**HOW TO COMPLETE THIS TASK**
Write out every line of the items below as a Markdown table with the columns "Row" and "Item line," numbering the rows and skipping blank lines. Leave the pictures out.

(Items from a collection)
□ □ □ □
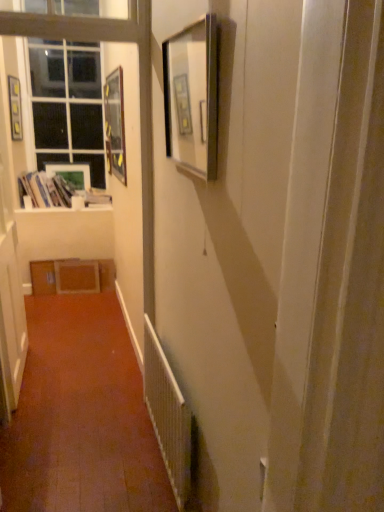
Question: From a real-world perspective, is white paper stack at left beneath matte wooden picture frame at upper left, marked as the 2th picture frame in a front-to-back arrangement?

Choices:
 (A) yes
 (B) no

Answer: (A)

Question: Is white paper stack at left looking in the opposite direction of matte wooden picture frame at upper left, the third picture frame positioned from the left?

Choices:
 (A) no
 (B) yes

Answer: (A)

Question: Considering the relative sizes of white paper stack at left and matte wooden picture frame at upper left, which ranks as the second picture frame in right-to-left order, in the image provided, is white paper stack at left wider than matte wooden picture frame at upper left, which ranks as the second picture frame in right-to-left order,?

Choices:
 (A) yes
 (B) no

Answer: (A)

Question: From the image's perspective, is white paper stack at left located above matte wooden picture frame at upper left, marked as the 2th picture frame in a front-to-back arrangement?

Choices:
 (A) yes
 (B) no

Answer: (B)

Question: From a real-world perspective, is white paper stack at left on top of matte wooden picture frame at upper left, positioned as the 3th picture frame in back-to-front order?

Choices:
 (A) no
 (B) yes

Answer: (A)

Question: Considering the positions of matte wooden picture frame at upper left, the 2th picture frame viewed from the left, and white glossy window sill at upper left in the image, is matte wooden picture frame at upper left, the 2th picture frame viewed from the left, wider or thinner than white glossy window sill at upper left?

Choices:
 (A) wide
 (B) thin

Answer: (B)

Question: In terms of height, does matte wooden picture frame at upper left, placed as the first picture frame when sorted from back to front, look taller or shorter compared to white glossy window sill at upper left?

Choices:
 (A) tall
 (B) short

Answer: (A)

Question: Is matte wooden picture frame at upper left, which is the fourth picture frame from front to back, in front of or behind white glossy window sill at upper left in the image?

Choices:
 (A) behind
 (B) front

Answer: (A)

Question: Based on their positions, is matte wooden picture frame at upper left, placed as the first picture frame when sorted from back to front, located to the left or right of white glossy window sill at upper left?

Choices:
 (A) left
 (B) right

Answer: (A)

Question: From the image's perspective, is clear glass window at upper left above or below matte black picture frame at upper center, arranged as the first picture frame when viewed from the right?

Choices:
 (A) above
 (B) below

Answer: (A)

Question: In terms of width, does clear glass window at upper left look wider or thinner when compared to matte black picture frame at upper center, which is the first picture frame from front to back?

Choices:
 (A) wide
 (B) thin

Answer: (A)

Question: From a real-world perspective, is clear glass window at upper left physically located above or below matte black picture frame at upper center, arranged as the first picture frame when viewed from the right?

Choices:
 (A) below
 (B) above

Answer: (A)

Question: Is clear glass window at upper left taller or shorter than matte black picture frame at upper center, which is the first picture frame from front to back?

Choices:
 (A) tall
 (B) short

Answer: (A)

Question: From the image's perspective, is white glossy window sill at upper left above or below white matte door at left?

Choices:
 (A) above
 (B) below

Answer: (A)

Question: Considering their positions, is white glossy window sill at upper left located in front of or behind white matte door at left?

Choices:
 (A) behind
 (B) front

Answer: (A)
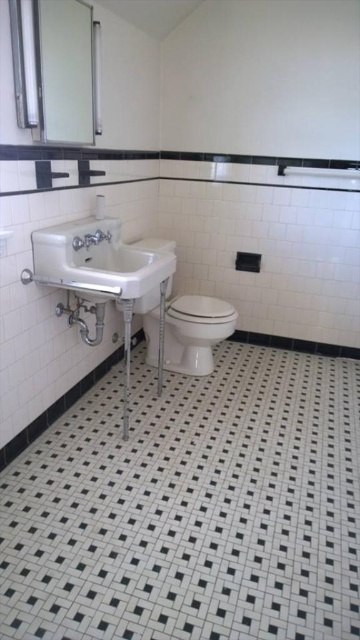
Does white porcelain sink at left appear on the right side of white glossy toilet bowl at center?

Incorrect, white porcelain sink at left is not on the right side of white glossy toilet bowl at center.

Which is behind, point (72, 264) or point (172, 368)?

Point (172, 368)

This screenshot has height=640, width=360. Find the location of `white porcelain sink at left`. white porcelain sink at left is located at coordinates (104, 260).

This screenshot has height=640, width=360. Describe the element at coordinates (191, 508) in the screenshot. I see `black mosaic tile at center` at that location.

Which is more to the right, black mosaic tile at center or white porcelain sink at left?

Positioned to the right is black mosaic tile at center.

Is point (10, 566) positioned before point (43, 228)?

Yes.

Identify the location of black mosaic tile at center. This screenshot has width=360, height=640. (191, 508).

Does black mosaic tile at center have a greater width compared to white glossy toilet bowl at center?

Yes.

How much distance is there between black mosaic tile at center and white glossy toilet bowl at center?

A distance of 22.58 inches exists between black mosaic tile at center and white glossy toilet bowl at center.

Does point (236, 468) lie behind point (198, 353)?

No, (236, 468) is in front of (198, 353).

Find the location of a particular element. Image resolution: width=360 pixels, height=640 pixels. black mosaic tile at center is located at coordinates (191, 508).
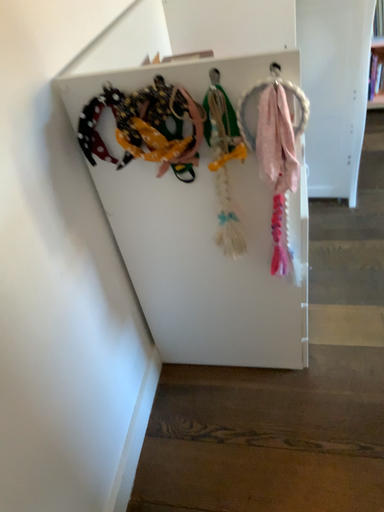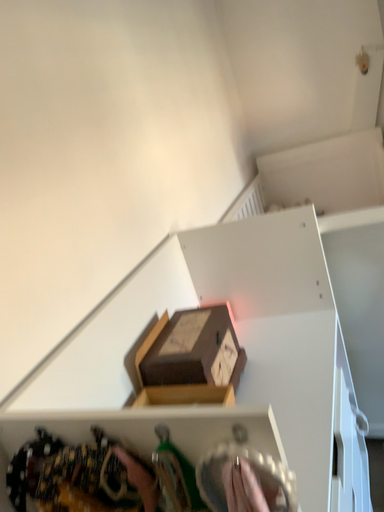
Question: Which way did the camera rotate in the video?

Choices:
 (A) rotated upward
 (B) rotated downward

Answer: (A)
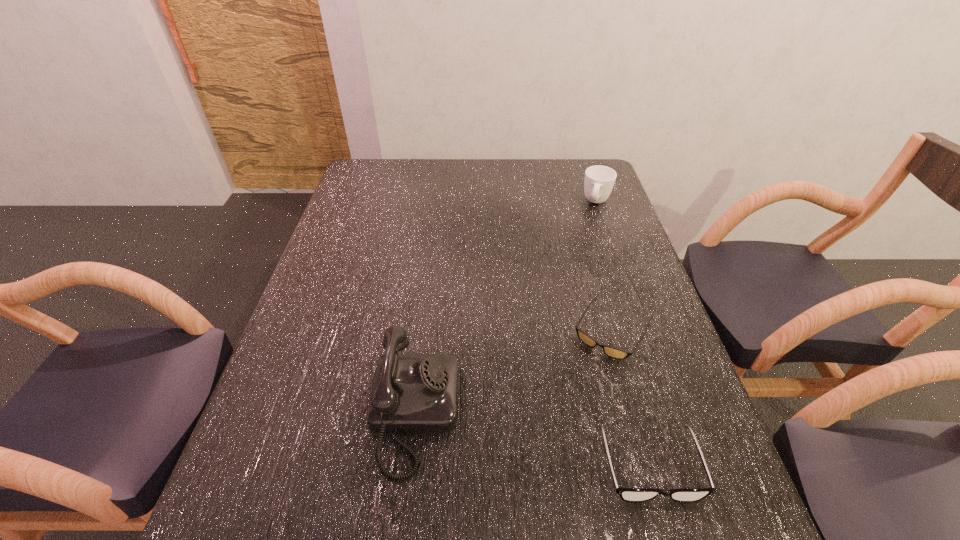
Where is `free area in between the shortest object and the third tallest object`? free area in between the shortest object and the third tallest object is located at coordinates (631, 397).

In order to click on vacant space that is in between the telephone and the sunglasses in this screenshot , I will do `click(514, 371)`.

Where is `vacant space that is in between the sunglasses and the cup`? The image size is (960, 540). vacant space that is in between the sunglasses and the cup is located at coordinates (605, 266).

I want to click on vacant space in between the telephone and the shortest object, so click(x=514, y=371).

Find the location of a particular element. The height and width of the screenshot is (540, 960). empty space that is in between the shortest object and the tallest object is located at coordinates (514, 371).

Locate an element on the screen. free space between the spectacles and the shortest object is located at coordinates (631, 397).

You are a GUI agent. You are given a task and a screenshot of the screen. Output one action in this format:
    pyautogui.click(x=<x>, y=<y>)
    Task: Click on the empty space between the telephone and the second shortest object
    The width and height of the screenshot is (960, 540).
    Given the screenshot: What is the action you would take?
    click(x=532, y=439)

Identify the location of object that stands as the third closest to the telephone. This screenshot has height=540, width=960. (599, 180).

Identify which object is the nearest to the telephone. Please provide its 2D coordinates. Your answer should be formatted as a tuple, i.e. [(x, y)], where the tuple contains the x and y coordinates of a point satisfying the conditions above.

[(610, 351)]

The height and width of the screenshot is (540, 960). What are the coordinates of `free spot that satisfies the following two spatial constraints: 1. on the back side of the farthest object; 2. on the left side of the sunglasses` in the screenshot? It's located at (576, 202).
□ □ □ □
**SOLUTION TO THIS TASK**
| Row | Item line |
|---|---|
| 1 | Question: From a real-world perspective, is white paper stack at left beneath matte wooden picture frame at upper left, marked as the 2th picture frame in a front-to-back arrangement? |
| 2 | Choices: |
| 3 |  (A) yes |
| 4 |  (B) no |
| 5 | Answer: (A) |
| 6 | Question: Is white paper stack at left looking in the opposite direction of matte wooden picture frame at upper left, the third picture frame positioned from the left? |
| 7 | Choices: |
| 8 |  (A) no |
| 9 |  (B) yes |
| 10 | Answer: (A) |
| 11 | Question: Considering the relative sizes of white paper stack at left and matte wooden picture frame at upper left, which ranks as the second picture frame in right-to-left order, in the image provided, is white paper stack at left wider than matte wooden picture frame at upper left, which ranks as the second picture frame in right-to-left order,? |
| 12 | Choices: |
| 13 |  (A) yes |
| 14 |  (B) no |
| 15 | Answer: (A) |
| 16 | Question: From the image's perspective, is white paper stack at left located above matte wooden picture frame at upper left, marked as the 2th picture frame in a front-to-back arrangement? |
| 17 | Choices: |
| 18 |  (A) yes |
| 19 |  (B) no |
| 20 | Answer: (B) |
| 21 | Question: From a real-world perspective, is white paper stack at left on top of matte wooden picture frame at upper left, positioned as the 3th picture frame in back-to-front order? |
| 22 | Choices: |
| 23 |  (A) no |
| 24 |  (B) yes |
| 25 | Answer: (A) |
| 26 | Question: Considering the positions of matte wooden picture frame at upper left, the 2th picture frame viewed from the left, and white glossy window sill at upper left in the image, is matte wooden picture frame at upper left, the 2th picture frame viewed from the left, wider or thinner than white glossy window sill at upper left? |
| 27 | Choices: |
| 28 |  (A) wide |
| 29 |  (B) thin |
| 30 | Answer: (B) |
| 31 | Question: In terms of height, does matte wooden picture frame at upper left, placed as the first picture frame when sorted from back to front, look taller or shorter compared to white glossy window sill at upper left? |
| 32 | Choices: |
| 33 |  (A) tall |
| 34 |  (B) short |
| 35 | Answer: (A) |
| 36 | Question: Is matte wooden picture frame at upper left, which is the fourth picture frame from front to back, in front of or behind white glossy window sill at upper left in the image? |
| 37 | Choices: |
| 38 |  (A) behind |
| 39 |  (B) front |
| 40 | Answer: (A) |
| 41 | Question: Based on their positions, is matte wooden picture frame at upper left, placed as the first picture frame when sorted from back to front, located to the left or right of white glossy window sill at upper left? |
| 42 | Choices: |
| 43 |  (A) left |
| 44 |  (B) right |
| 45 | Answer: (A) |
| 46 | Question: From the image's perspective, is clear glass window at upper left above or below matte black picture frame at upper center, arranged as the first picture frame when viewed from the right? |
| 47 | Choices: |
| 48 |  (A) above |
| 49 |  (B) below |
| 50 | Answer: (A) |
| 51 | Question: In terms of width, does clear glass window at upper left look wider or thinner when compared to matte black picture frame at upper center, which is the first picture frame from front to back? |
| 52 | Choices: |
| 53 |  (A) wide |
| 54 |  (B) thin |
| 55 | Answer: (A) |
| 56 | Question: From a real-world perspective, is clear glass window at upper left physically located above or below matte black picture frame at upper center, arranged as the first picture frame when viewed from the right? |
| 57 | Choices: |
| 58 |  (A) below |
| 59 |  (B) above |
| 60 | Answer: (A) |
| 61 | Question: Is clear glass window at upper left taller or shorter than matte black picture frame at upper center, which is the first picture frame from front to back? |
| 62 | Choices: |
| 63 |  (A) tall |
| 64 |  (B) short |
| 65 | Answer: (A) |
| 66 | Question: From the image's perspective, is white glossy window sill at upper left above or below white matte door at left? |
| 67 | Choices: |
| 68 |  (A) above |
| 69 |  (B) below |
| 70 | Answer: (A) |
| 71 | Question: Considering their positions, is white glossy window sill at upper left located in front of or behind white matte door at left? |
| 72 | Choices: |
| 73 |  (A) behind |
| 74 |  (B) front |
| 75 | Answer: (A) |
| 76 | Does white porcelain sink at left appear on the right side of white glossy toilet bowl at center? |
| 77 | Incorrect, white porcelain sink at left is not on the right side of white glossy toilet bowl at center. |
| 78 | Which is behind, point (72, 264) or point (172, 368)? |
| 79 | Point (172, 368) |
| 80 | This screenshot has height=640, width=360. Find the location of `white porcelain sink at left`. white porcelain sink at left is located at coordinates (104, 260). |
| 81 | This screenshot has height=640, width=360. Describe the element at coordinates (191, 508) in the screenshot. I see `black mosaic tile at center` at that location. |
| 82 | Which is more to the right, black mosaic tile at center or white porcelain sink at left? |
| 83 | Positioned to the right is black mosaic tile at center. |
| 84 | Is point (10, 566) positioned before point (43, 228)? |
| 85 | Yes. |
| 86 | Identify the location of black mosaic tile at center. This screenshot has width=360, height=640. (191, 508). |
| 87 | Does black mosaic tile at center have a greater width compared to white glossy toilet bowl at center? |
| 88 | Yes. |
| 89 | How much distance is there between black mosaic tile at center and white glossy toilet bowl at center? |
| 90 | A distance of 22.58 inches exists between black mosaic tile at center and white glossy toilet bowl at center. |
| 91 | Does point (236, 468) lie behind point (198, 353)? |
| 92 | No, (236, 468) is in front of (198, 353). |
| 93 | Find the location of a particular element. Image resolution: width=360 pixels, height=640 pixels. black mosaic tile at center is located at coordinates (191, 508). |
| 94 | Question: Which way did the camera rotate in the video? |
| 95 | Choices: |
| 96 |  (A) rotated upward |
| 97 |  (B) rotated downward |
| 98 | Answer: (A) |
| 99 | Where is `free area in between the shortest object and the third tallest object`? free area in between the shortest object and the third tallest object is located at coordinates (631, 397). |
| 100 | In order to click on vacant space that is in between the telephone and the sunglasses in this screenshot , I will do `click(514, 371)`. |
| 101 | Where is `vacant space that is in between the sunglasses and the cup`? The image size is (960, 540). vacant space that is in between the sunglasses and the cup is located at coordinates (605, 266). |
| 102 | I want to click on vacant space in between the telephone and the shortest object, so click(x=514, y=371). |
| 103 | Find the location of a particular element. The height and width of the screenshot is (540, 960). empty space that is in between the shortest object and the tallest object is located at coordinates (514, 371). |
| 104 | Locate an element on the screen. free space between the spectacles and the shortest object is located at coordinates (631, 397). |
| 105 | You are a GUI agent. You are given a task and a screenshot of the screen. Output one action in this format: |
| 106 |     pyautogui.click(x=<x>, y=<y>) |
| 107 |     Task: Click on the empty space between the telephone and the second shortest object |
| 108 |     The width and height of the screenshot is (960, 540). |
| 109 |     Given the screenshot: What is the action you would take? |
| 110 |     click(x=532, y=439) |
| 111 | Identify the location of object that stands as the third closest to the telephone. This screenshot has height=540, width=960. (599, 180). |
| 112 | Identify which object is the nearest to the telephone. Please provide its 2D coordinates. Your answer should be formatted as a tuple, i.e. [(x, y)], where the tuple contains the x and y coordinates of a point satisfying the conditions above. |
| 113 | [(610, 351)] |
| 114 | The height and width of the screenshot is (540, 960). What are the coordinates of `free spot that satisfies the following two spatial constraints: 1. on the back side of the farthest object; 2. on the left side of the sunglasses` in the screenshot? It's located at (576, 202). |